- _EXTRACTED RECORDS_:
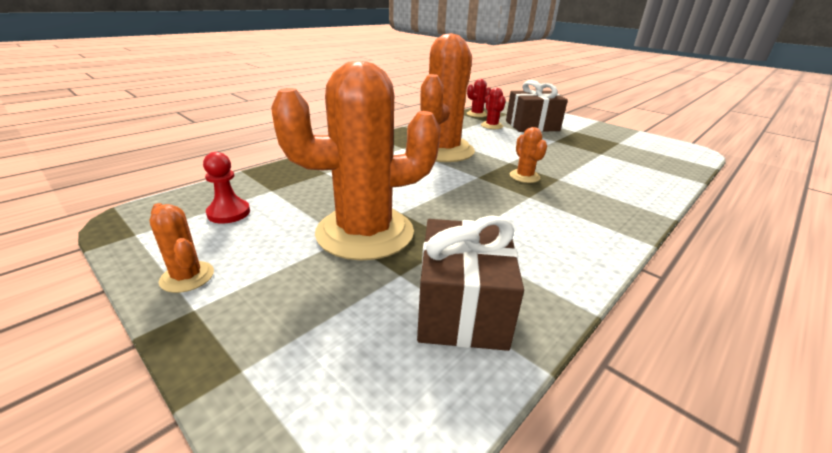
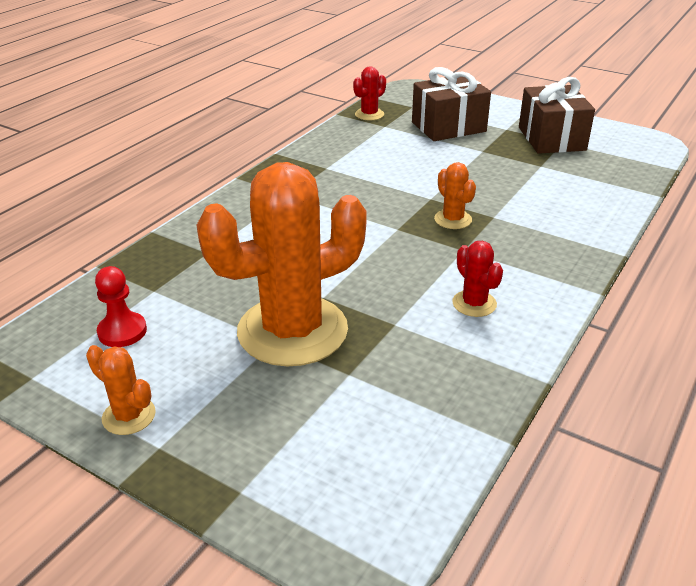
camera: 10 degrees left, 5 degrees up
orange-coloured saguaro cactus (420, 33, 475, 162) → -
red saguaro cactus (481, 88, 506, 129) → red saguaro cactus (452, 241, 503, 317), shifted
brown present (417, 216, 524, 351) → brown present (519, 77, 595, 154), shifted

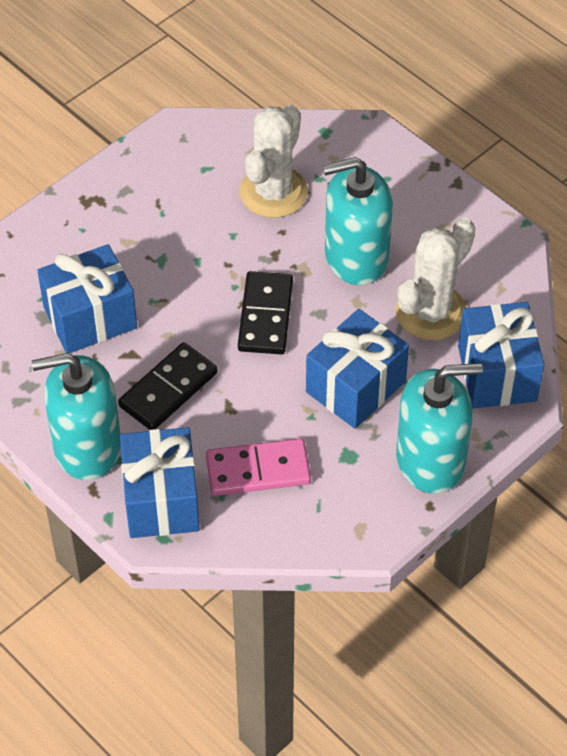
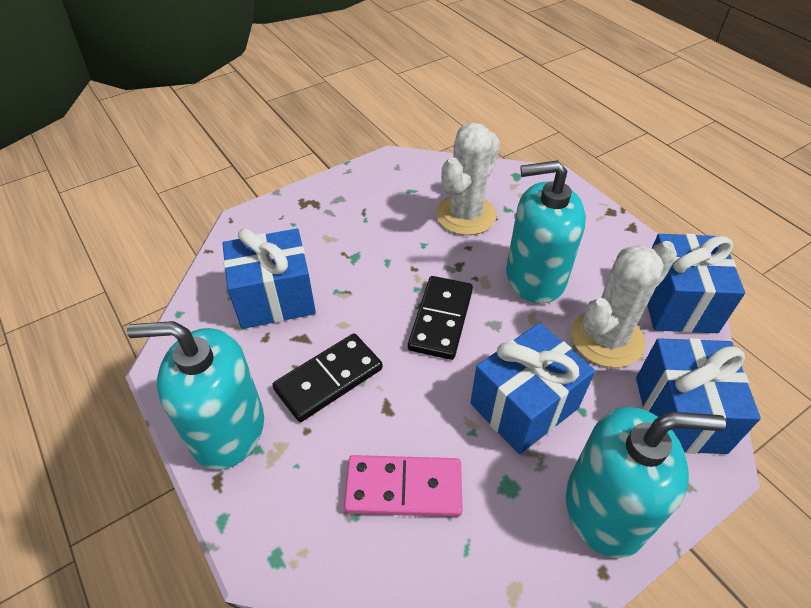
camera: 10 degrees right, 5 degrees down
blue present (120, 427, 200, 538) → blue present (647, 234, 745, 333), shifted

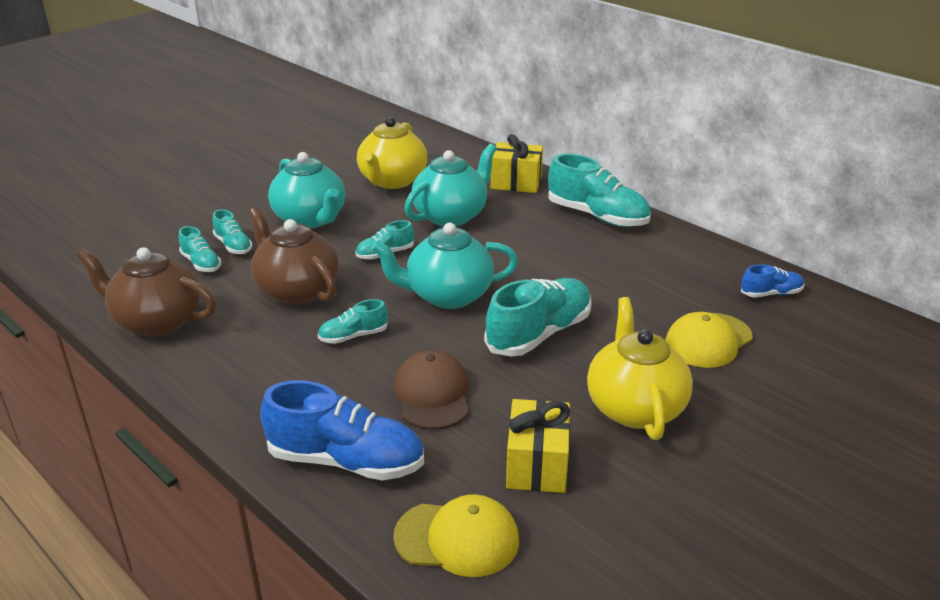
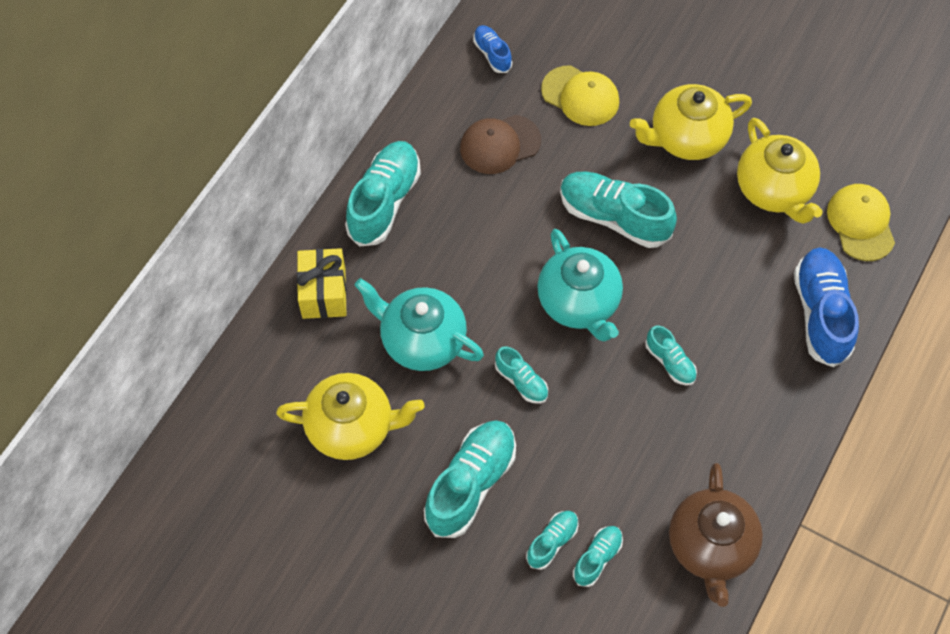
camera: 105 degrees left, 30 degrees up
turquoise china teapot (268, 152, 345, 229) → turquoise sneaker (424, 420, 516, 538)
brown china teapot (249, 207, 339, 305) → -
brown cap (394, 350, 469, 429) → brown cap (460, 115, 541, 174), shifted
yellow present (506, 399, 570, 493) → yellow china teapot (737, 118, 823, 224)

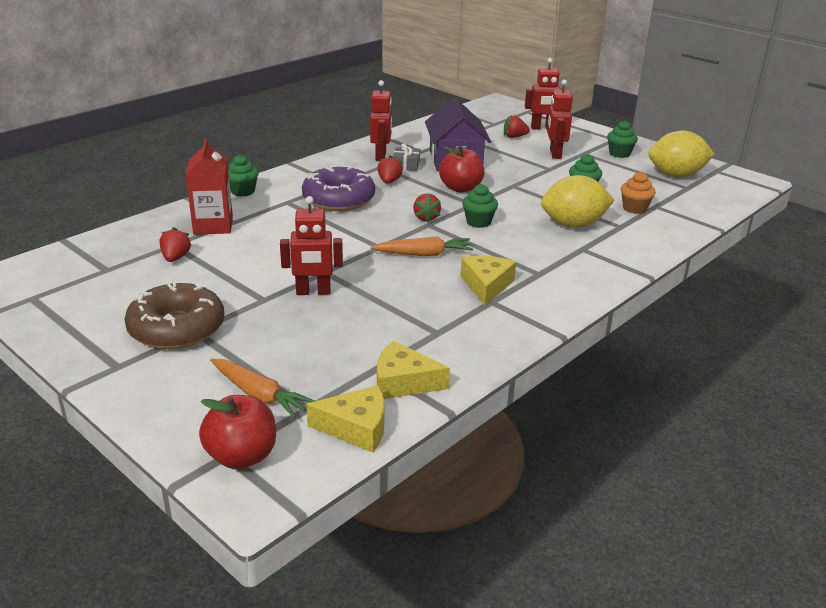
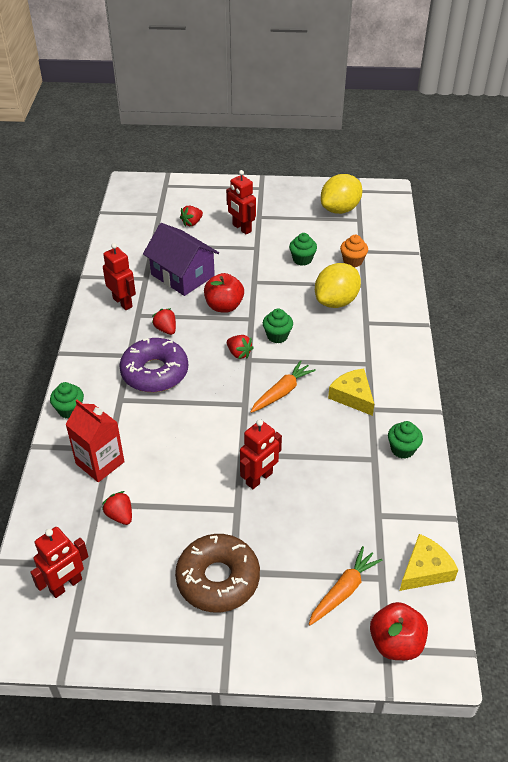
camera: 40 degrees left, 15 degrees up
red toy robot (525, 58, 567, 130) → red toy robot (30, 527, 88, 598), shifted
emerald cupcake (607, 121, 638, 158) → emerald cupcake (388, 421, 423, 459), shifted
grey present (393, 143, 420, 171) → -
yellow cheese (377, 341, 450, 399) → -
orange-coloured root vegetable (210, 359, 315, 418) → orange-coloured root vegetable (309, 546, 382, 625), 45 degrees counterclockwise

- _TASK REQUIREMENTS_: Word for word, restate the line with "yellow cheese (377, 341, 450, 399)" and all remaining lines of the material, stopping only at the final line.

- _RESULT_:
yellow cheese (377, 341, 450, 399) → -
orange-coloured root vegetable (210, 359, 315, 418) → orange-coloured root vegetable (309, 546, 382, 625), 45 degrees counterclockwise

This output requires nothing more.